Assignment →
For the listing below, print exactly the lines from the line with "none -> blue brick A2:B2 level 1" to the line with "none -> lime round brick G8 level 1", both included, and nothing beyond them.

Raw data →
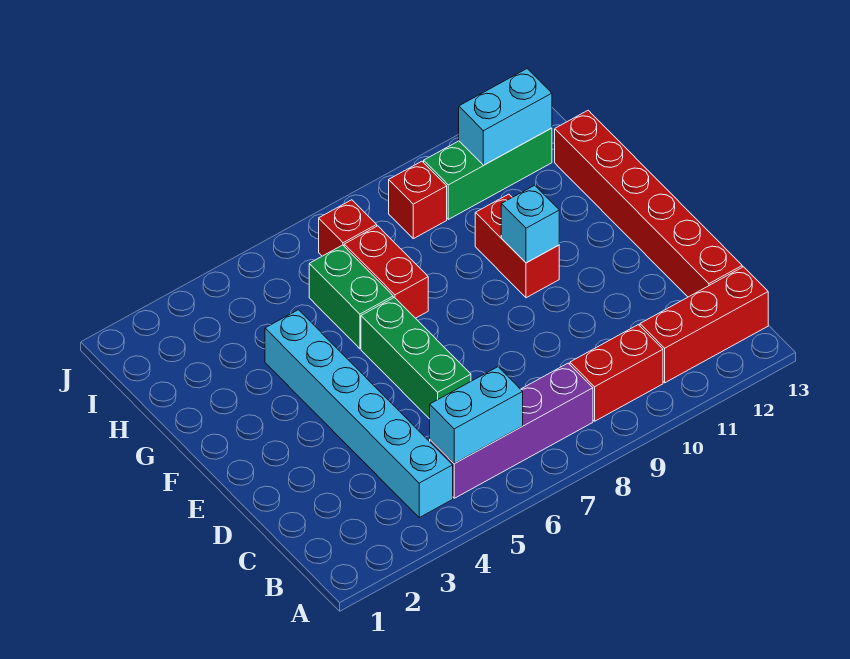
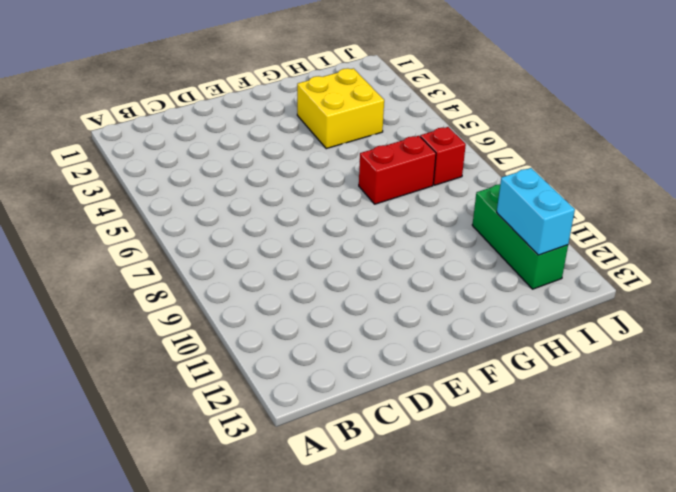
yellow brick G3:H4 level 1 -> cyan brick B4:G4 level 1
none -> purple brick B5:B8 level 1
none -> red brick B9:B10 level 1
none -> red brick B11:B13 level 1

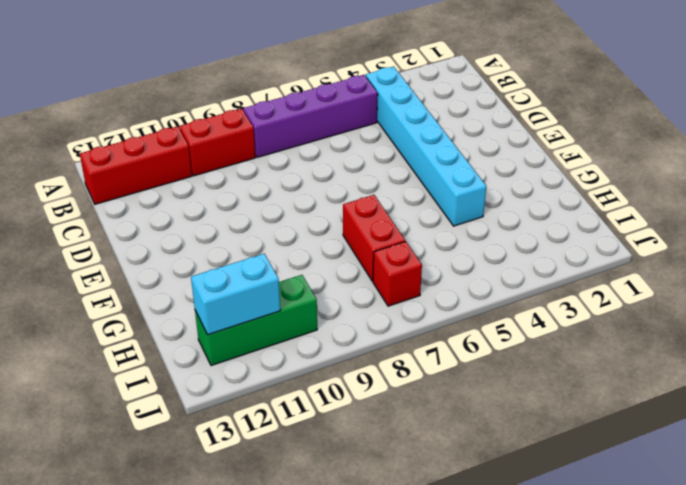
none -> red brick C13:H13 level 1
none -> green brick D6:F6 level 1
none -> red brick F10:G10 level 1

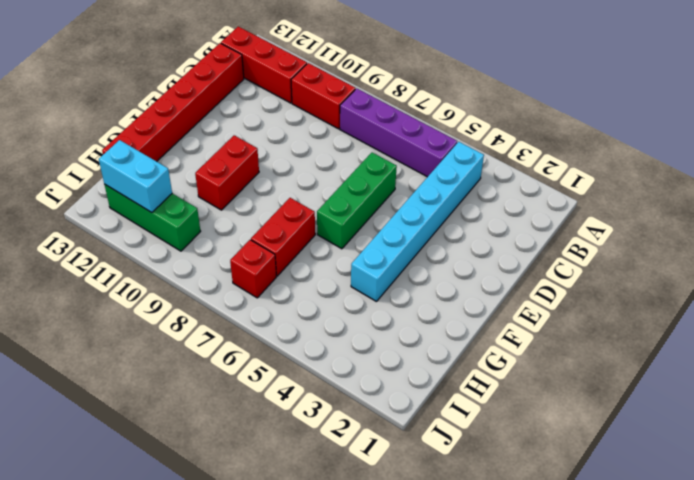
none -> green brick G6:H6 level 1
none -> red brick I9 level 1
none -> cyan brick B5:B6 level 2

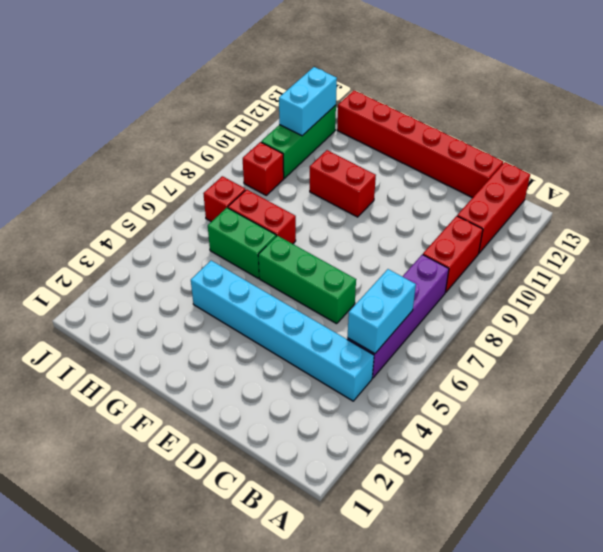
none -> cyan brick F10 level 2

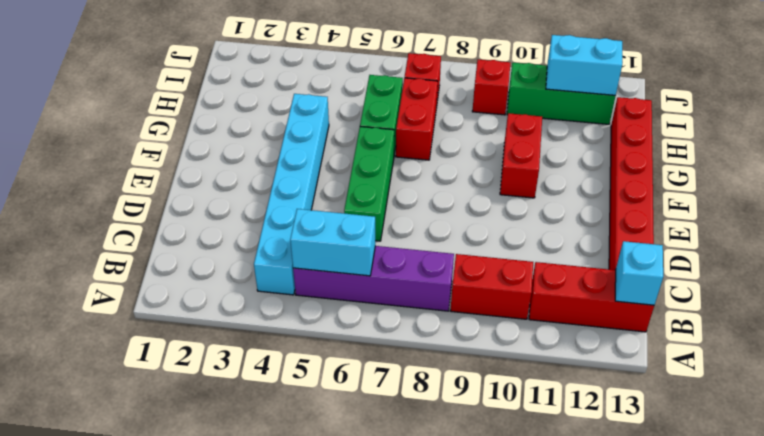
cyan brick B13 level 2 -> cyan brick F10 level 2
--
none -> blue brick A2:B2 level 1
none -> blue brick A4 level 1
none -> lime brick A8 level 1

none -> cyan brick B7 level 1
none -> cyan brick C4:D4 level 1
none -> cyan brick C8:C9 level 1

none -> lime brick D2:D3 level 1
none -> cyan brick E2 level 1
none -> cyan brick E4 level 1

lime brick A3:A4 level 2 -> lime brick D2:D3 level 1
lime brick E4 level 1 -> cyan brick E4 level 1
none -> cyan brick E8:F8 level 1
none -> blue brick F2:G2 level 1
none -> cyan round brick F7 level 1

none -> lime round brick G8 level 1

Exercise result →
none -> blue brick A2:B2 level 1
none -> blue brick A4 level 1
none -> lime brick A8 level 1

none -> cyan brick B7 level 1
none -> cyan brick C4:D4 level 1
none -> cyan brick C8:C9 level 1

none -> lime brick D2:D3 level 1
none -> cyan brick E2 level 1
none -> cyan brick E4 level 1

lime brick A3:A4 level 2 -> lime brick D2:D3 level 1
lime brick E4 level 1 -> cyan brick E4 level 1
none -> cyan brick E8:F8 level 1
none -> blue brick F2:G2 level 1
none -> cyan round brick F7 level 1

none -> lime round brick G8 level 1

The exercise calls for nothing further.